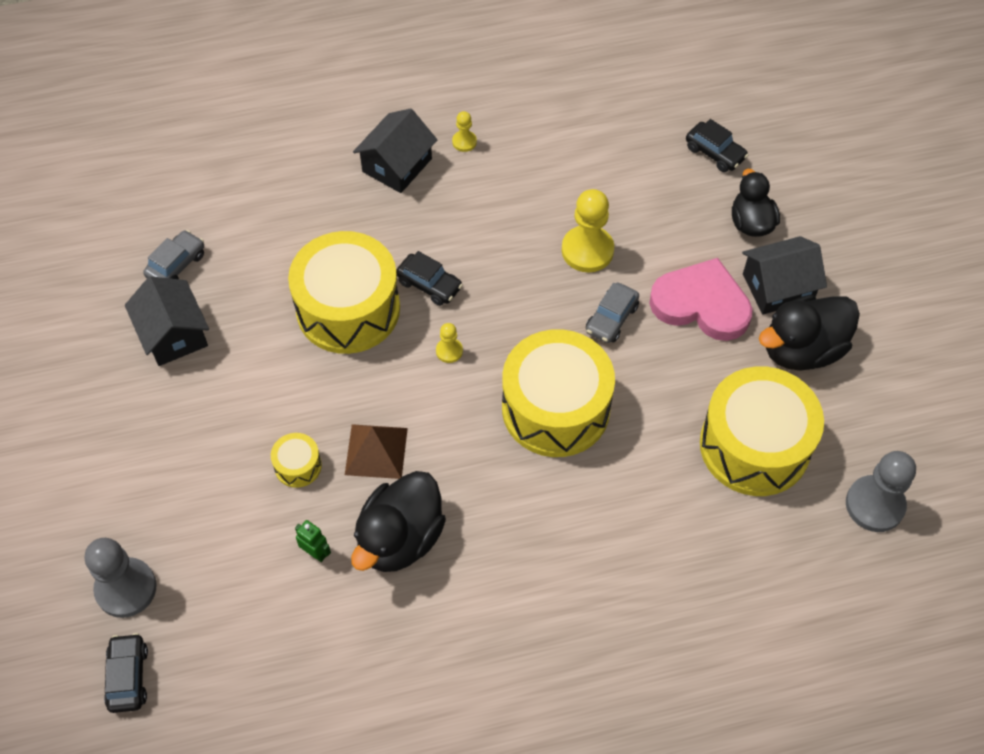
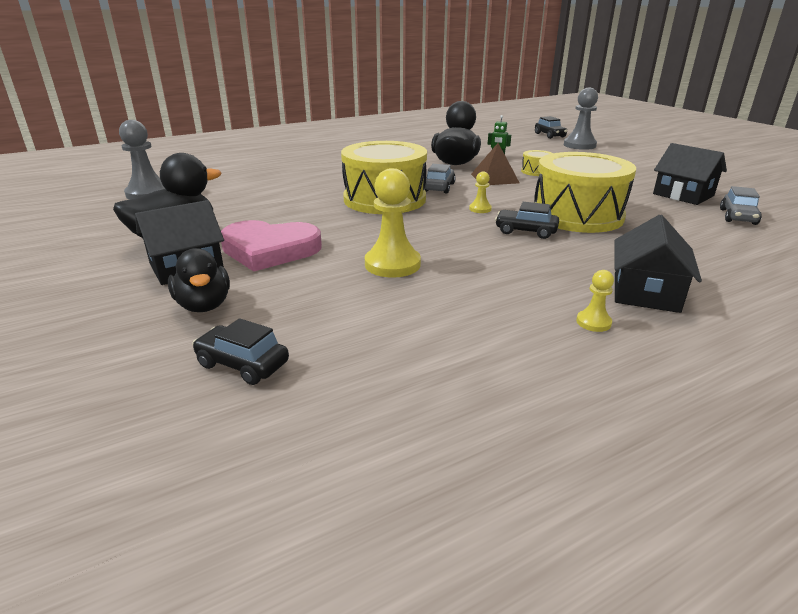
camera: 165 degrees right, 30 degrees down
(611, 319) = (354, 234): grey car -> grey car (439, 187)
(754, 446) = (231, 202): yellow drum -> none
----
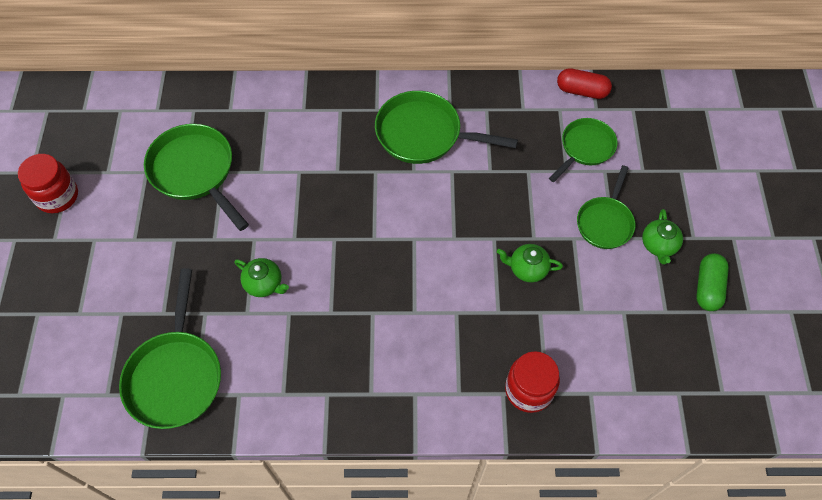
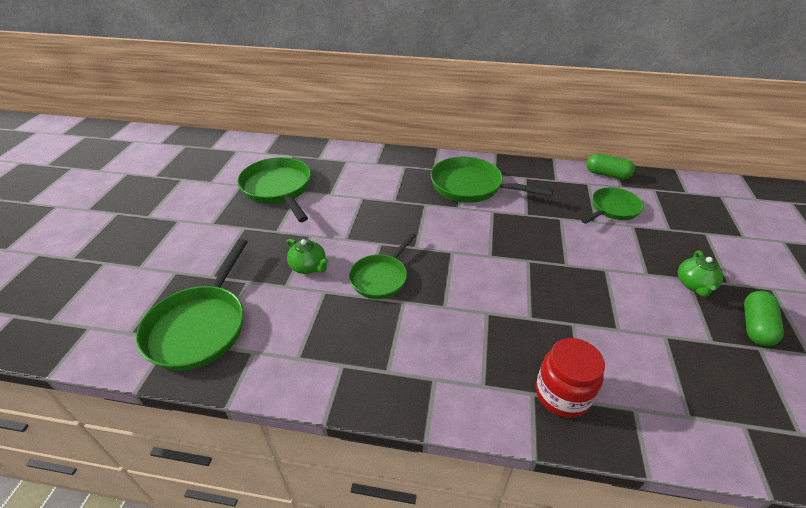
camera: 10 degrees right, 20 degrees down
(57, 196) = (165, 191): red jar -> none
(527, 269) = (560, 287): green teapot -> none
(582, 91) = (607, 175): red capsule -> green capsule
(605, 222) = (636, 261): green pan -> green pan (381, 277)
----
» Work item
Starting with the line above that holds "camera: 10 degrees right, 20 degrees down" and stopping with the line that holds "(605, 222) = (636, 261): green", reproduce each line exactly, omitting all other lines.

» Reply
camera: 10 degrees right, 20 degrees down
(57, 196) = (165, 191): red jar -> none
(527, 269) = (560, 287): green teapot -> none
(582, 91) = (607, 175): red capsule -> green capsule
(605, 222) = (636, 261): green pan -> green pan (381, 277)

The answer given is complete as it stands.